## TASK DIRECTIONS
Copy out the data from the line containing "blue brick O8 level 1 -> none" to its last line, exactly. No pictures.

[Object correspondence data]
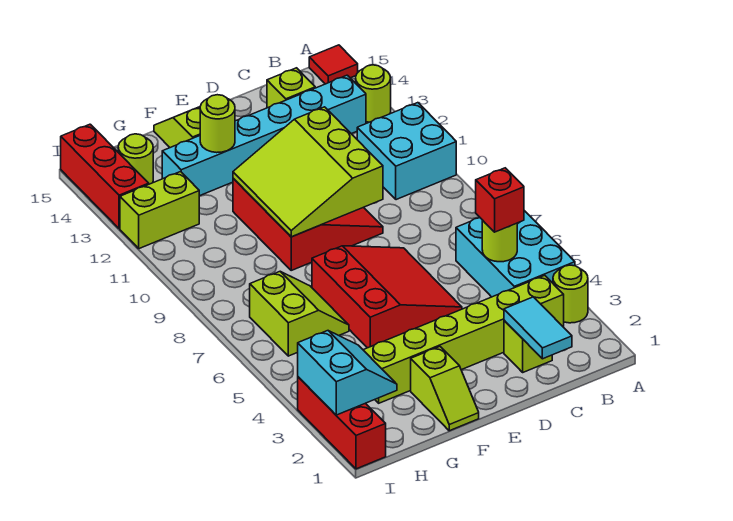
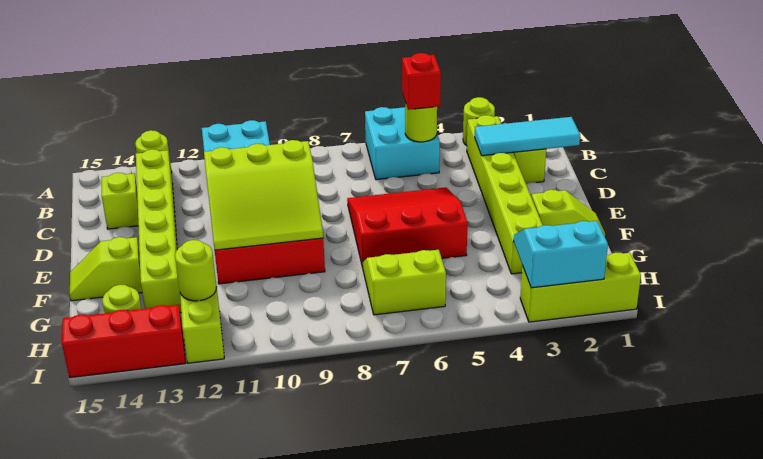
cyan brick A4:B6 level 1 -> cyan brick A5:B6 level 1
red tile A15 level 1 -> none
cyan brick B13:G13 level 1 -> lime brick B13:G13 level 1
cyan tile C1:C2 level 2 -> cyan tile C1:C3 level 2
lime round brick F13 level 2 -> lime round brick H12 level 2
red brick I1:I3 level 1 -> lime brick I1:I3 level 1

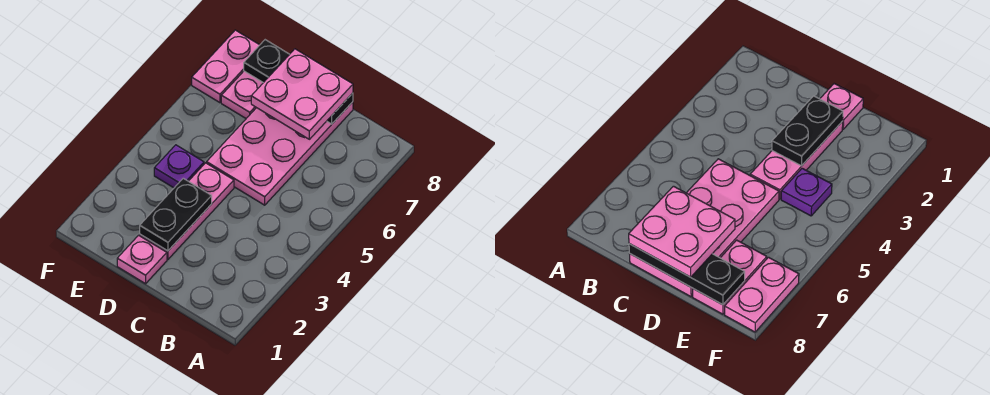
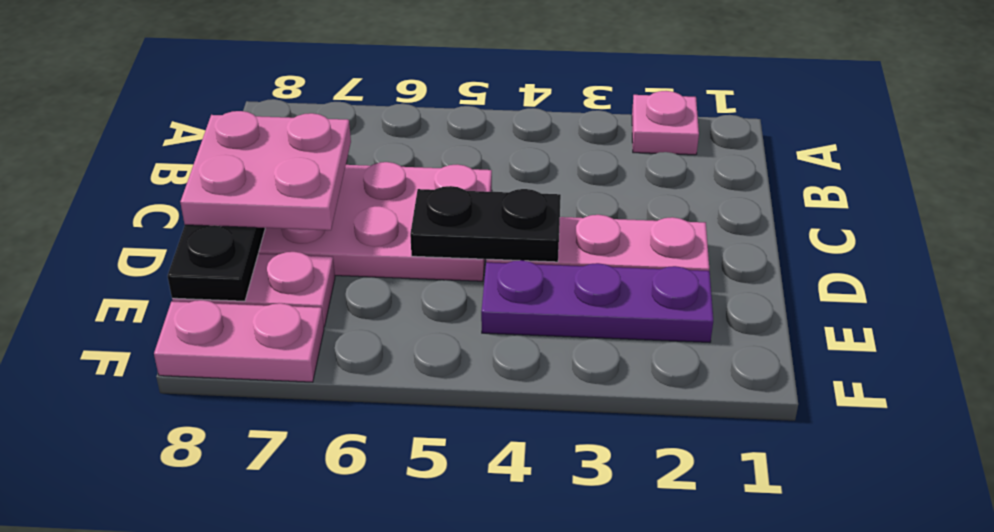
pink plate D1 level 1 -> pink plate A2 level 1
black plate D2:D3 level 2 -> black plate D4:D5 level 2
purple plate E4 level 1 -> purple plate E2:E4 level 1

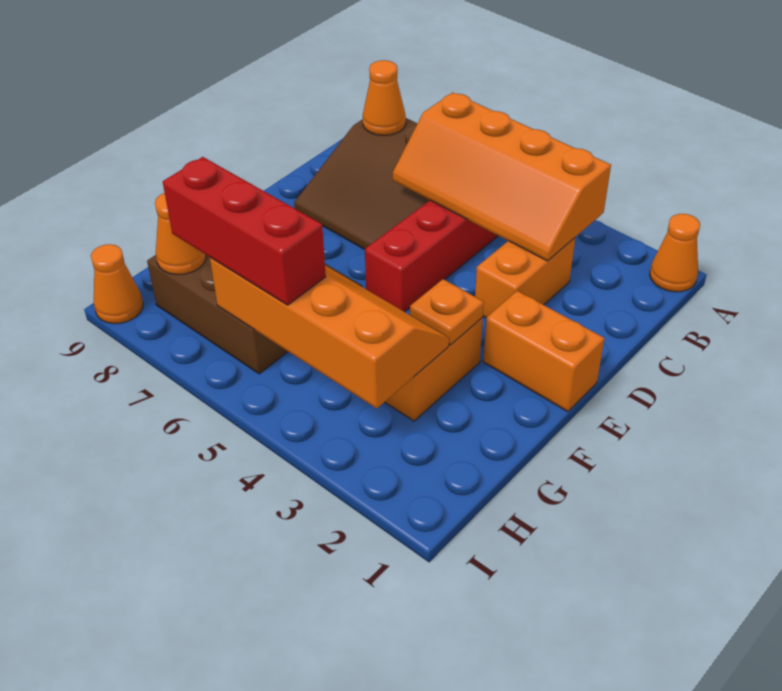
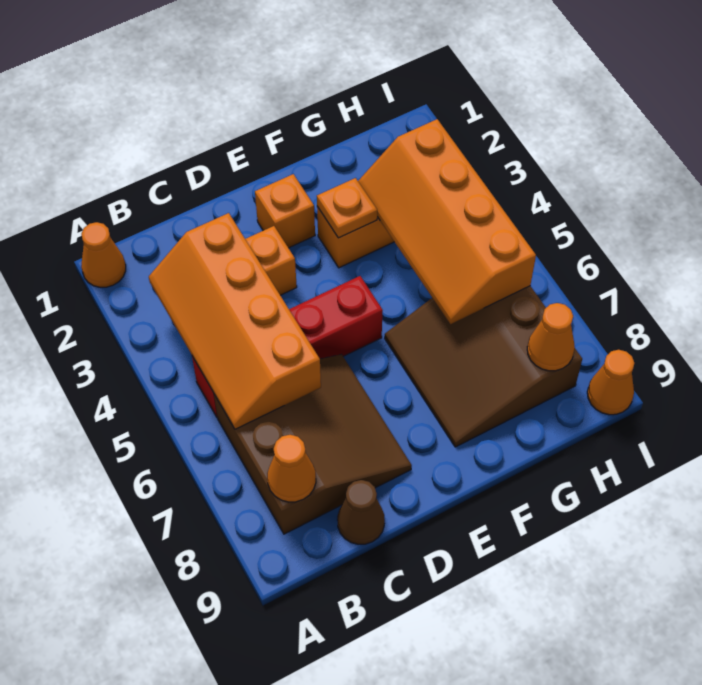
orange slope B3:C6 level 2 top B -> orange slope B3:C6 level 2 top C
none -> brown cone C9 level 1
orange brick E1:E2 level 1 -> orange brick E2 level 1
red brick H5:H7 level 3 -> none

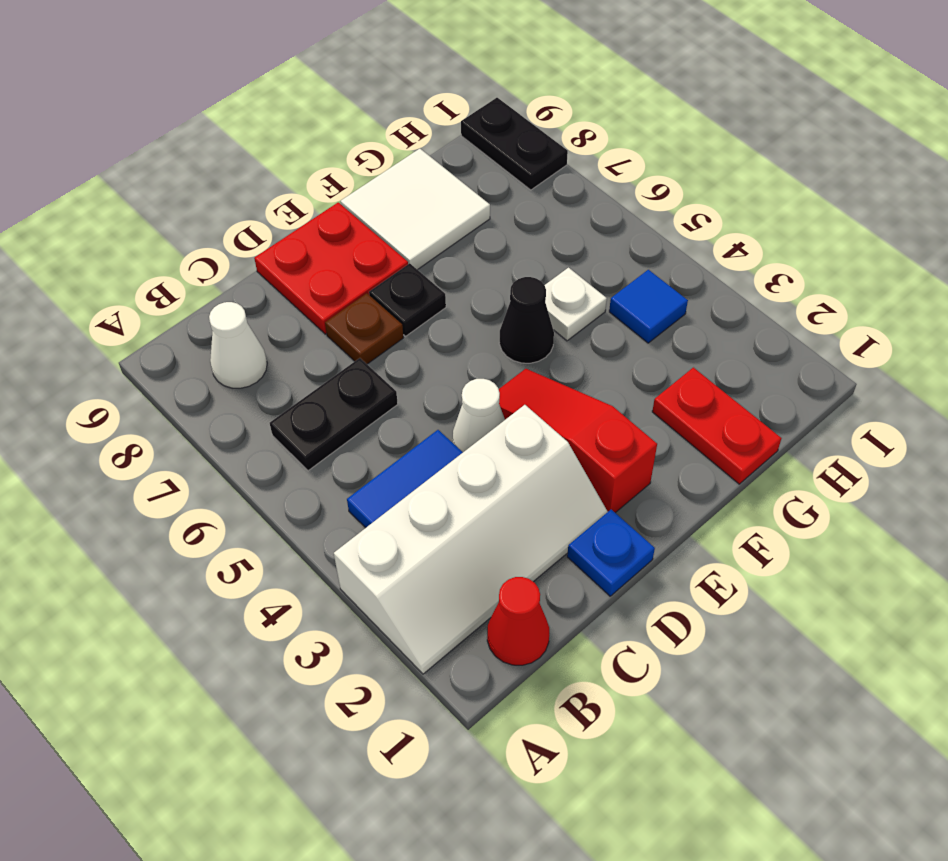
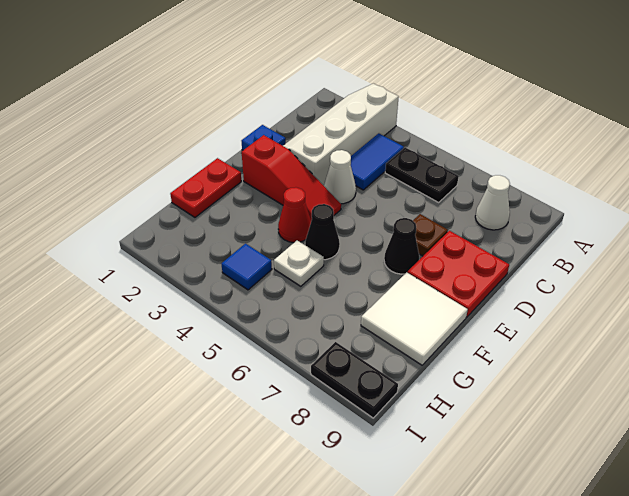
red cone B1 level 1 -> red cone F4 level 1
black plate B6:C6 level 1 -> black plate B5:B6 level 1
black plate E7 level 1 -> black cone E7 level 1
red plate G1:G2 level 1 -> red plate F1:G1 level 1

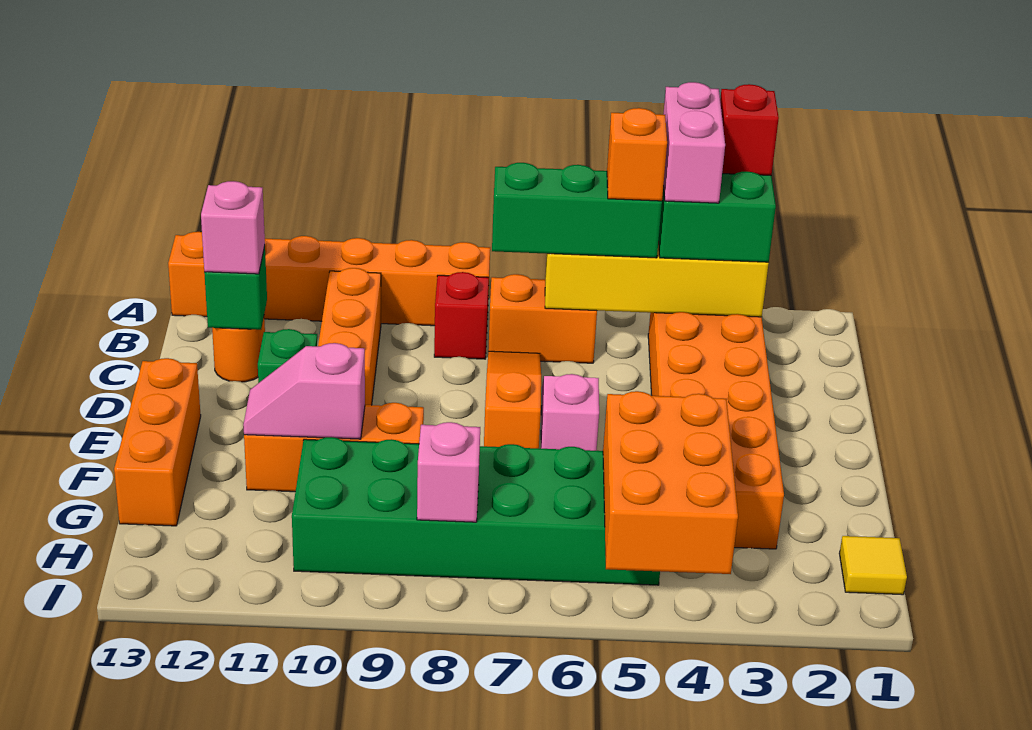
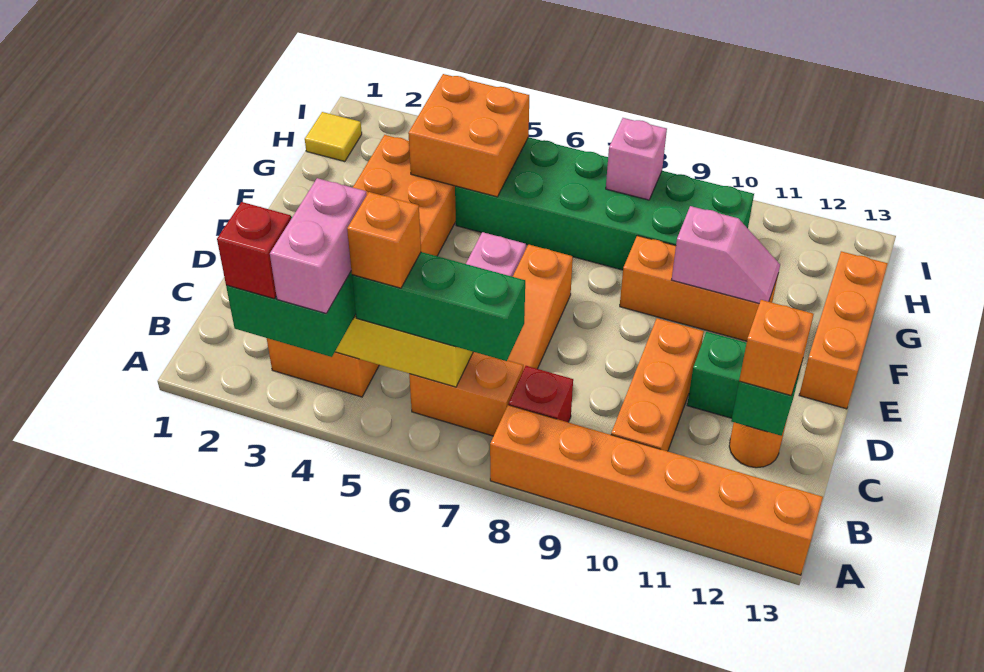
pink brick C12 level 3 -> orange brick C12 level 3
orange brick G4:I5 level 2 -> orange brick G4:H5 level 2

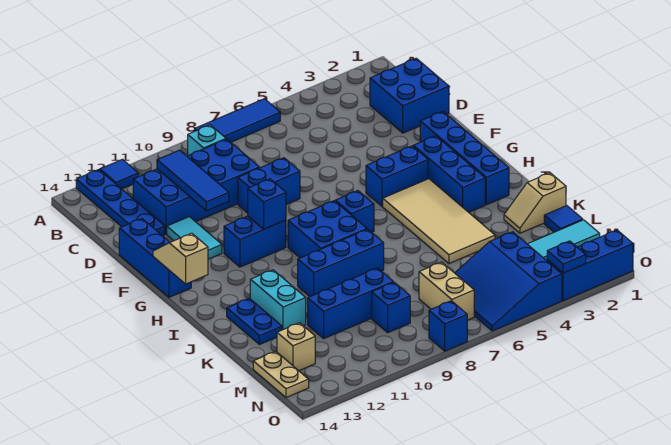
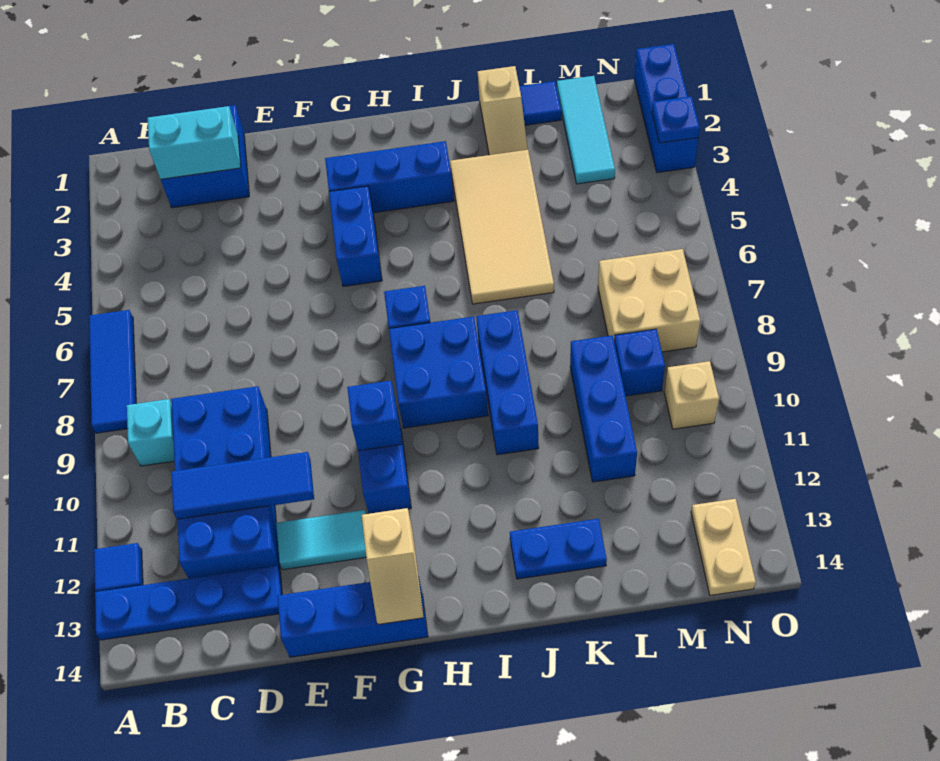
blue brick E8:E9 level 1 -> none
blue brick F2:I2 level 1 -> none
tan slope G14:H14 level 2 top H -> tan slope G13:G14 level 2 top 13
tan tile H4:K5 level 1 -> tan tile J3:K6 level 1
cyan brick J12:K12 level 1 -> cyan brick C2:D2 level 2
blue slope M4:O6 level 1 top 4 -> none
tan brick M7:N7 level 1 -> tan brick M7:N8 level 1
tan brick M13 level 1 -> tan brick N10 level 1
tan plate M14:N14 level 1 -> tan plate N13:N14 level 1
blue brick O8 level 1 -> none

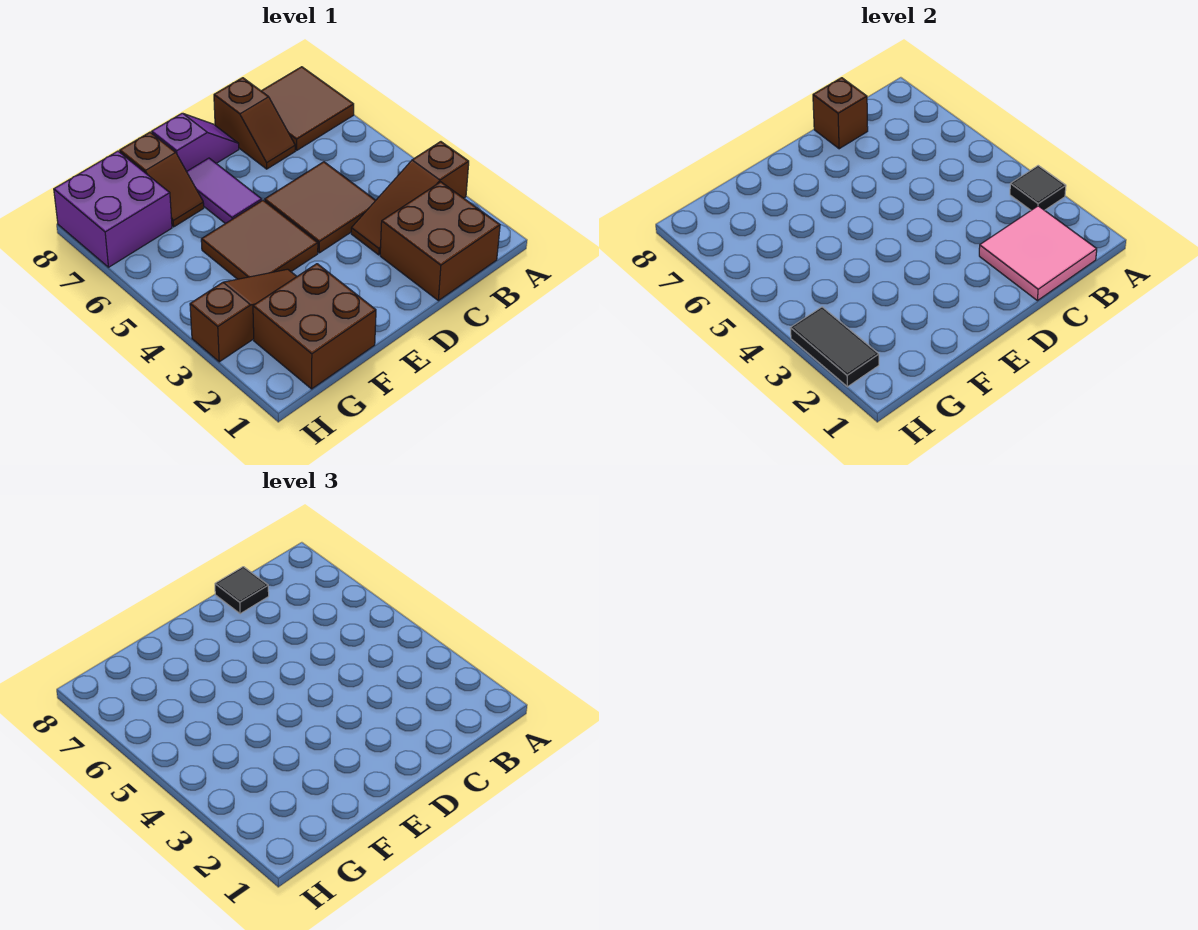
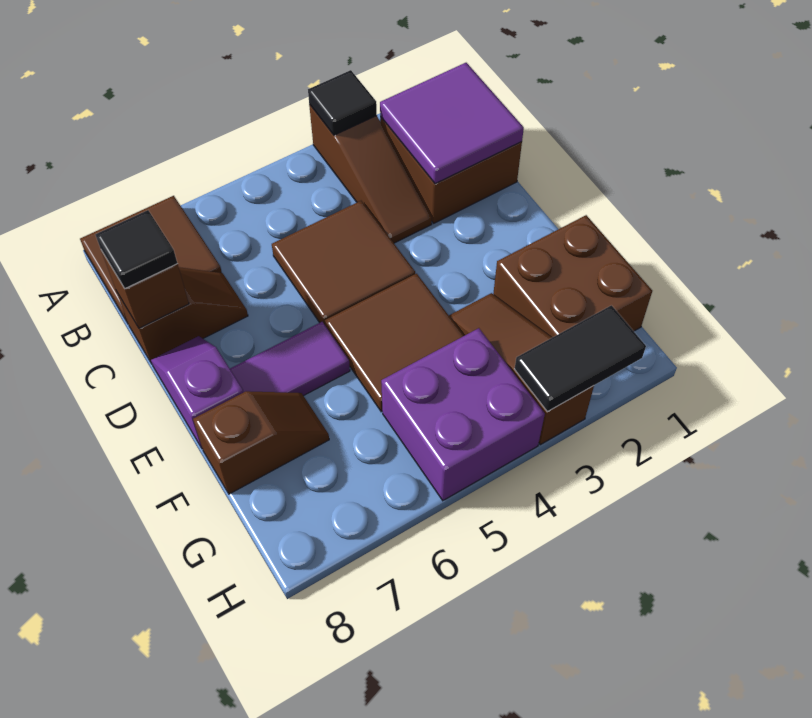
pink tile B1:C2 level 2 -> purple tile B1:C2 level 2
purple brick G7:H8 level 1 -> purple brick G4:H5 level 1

## RESPONSE TO THE EXERCISE
blue brick O8 level 1 -> none

pink tile B1:C2 level 2 -> purple tile B1:C2 level 2
purple brick G7:H8 level 1 -> purple brick G4:H5 level 1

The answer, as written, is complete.